-- RECORDS TO USE --

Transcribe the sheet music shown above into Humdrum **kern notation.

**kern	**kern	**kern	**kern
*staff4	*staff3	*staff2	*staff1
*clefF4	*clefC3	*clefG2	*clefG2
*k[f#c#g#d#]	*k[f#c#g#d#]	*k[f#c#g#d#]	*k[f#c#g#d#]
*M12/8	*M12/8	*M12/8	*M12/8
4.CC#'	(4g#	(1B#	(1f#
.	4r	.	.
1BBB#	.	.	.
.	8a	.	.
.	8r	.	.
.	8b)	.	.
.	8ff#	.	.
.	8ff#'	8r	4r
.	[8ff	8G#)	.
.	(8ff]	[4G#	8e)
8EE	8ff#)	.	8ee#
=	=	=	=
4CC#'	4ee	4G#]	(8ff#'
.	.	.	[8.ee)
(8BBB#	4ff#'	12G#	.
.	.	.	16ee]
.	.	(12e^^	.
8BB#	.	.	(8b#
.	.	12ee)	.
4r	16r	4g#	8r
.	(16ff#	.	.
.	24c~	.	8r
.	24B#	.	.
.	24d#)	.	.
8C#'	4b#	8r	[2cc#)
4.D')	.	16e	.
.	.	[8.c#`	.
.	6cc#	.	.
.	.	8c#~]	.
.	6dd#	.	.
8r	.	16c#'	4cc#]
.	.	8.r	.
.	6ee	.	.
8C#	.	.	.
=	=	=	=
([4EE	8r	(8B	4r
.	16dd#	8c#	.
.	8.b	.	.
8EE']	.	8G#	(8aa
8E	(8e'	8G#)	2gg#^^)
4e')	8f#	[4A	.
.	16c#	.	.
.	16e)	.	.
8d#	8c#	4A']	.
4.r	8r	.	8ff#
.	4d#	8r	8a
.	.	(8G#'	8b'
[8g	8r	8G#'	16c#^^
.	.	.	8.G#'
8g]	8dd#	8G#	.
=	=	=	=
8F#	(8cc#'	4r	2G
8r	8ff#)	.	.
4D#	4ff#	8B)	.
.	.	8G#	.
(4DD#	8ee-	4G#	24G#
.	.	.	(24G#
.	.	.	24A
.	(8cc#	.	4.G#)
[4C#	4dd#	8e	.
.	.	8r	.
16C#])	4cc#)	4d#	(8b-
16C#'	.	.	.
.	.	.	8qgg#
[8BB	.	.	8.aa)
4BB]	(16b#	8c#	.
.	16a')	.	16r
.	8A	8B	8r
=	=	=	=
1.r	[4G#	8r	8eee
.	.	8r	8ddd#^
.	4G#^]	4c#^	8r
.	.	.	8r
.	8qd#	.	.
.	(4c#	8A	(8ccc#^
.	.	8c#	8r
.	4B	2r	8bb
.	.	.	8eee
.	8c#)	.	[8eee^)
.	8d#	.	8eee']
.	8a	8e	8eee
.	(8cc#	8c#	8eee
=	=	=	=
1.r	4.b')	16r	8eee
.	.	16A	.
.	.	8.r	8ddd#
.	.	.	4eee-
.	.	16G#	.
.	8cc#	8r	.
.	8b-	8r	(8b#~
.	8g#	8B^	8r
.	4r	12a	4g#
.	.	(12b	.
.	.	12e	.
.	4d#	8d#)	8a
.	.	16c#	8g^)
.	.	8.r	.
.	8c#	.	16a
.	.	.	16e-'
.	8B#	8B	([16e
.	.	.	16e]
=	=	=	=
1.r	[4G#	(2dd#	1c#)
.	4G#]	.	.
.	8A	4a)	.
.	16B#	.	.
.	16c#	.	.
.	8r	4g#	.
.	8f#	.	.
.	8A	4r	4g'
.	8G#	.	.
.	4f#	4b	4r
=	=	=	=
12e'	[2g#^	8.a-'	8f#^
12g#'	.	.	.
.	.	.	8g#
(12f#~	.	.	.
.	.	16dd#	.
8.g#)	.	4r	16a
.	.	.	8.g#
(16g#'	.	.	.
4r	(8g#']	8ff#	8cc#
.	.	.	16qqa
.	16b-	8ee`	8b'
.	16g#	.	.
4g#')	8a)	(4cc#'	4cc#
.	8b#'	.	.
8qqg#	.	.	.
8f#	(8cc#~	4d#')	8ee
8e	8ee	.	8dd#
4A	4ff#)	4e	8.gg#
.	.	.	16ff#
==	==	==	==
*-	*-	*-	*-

-- DIRECTIVE --
How many lines of the items contain the string "kern"? Give only the number.

-- OUTPUT FOR THIS EXERCISE --
2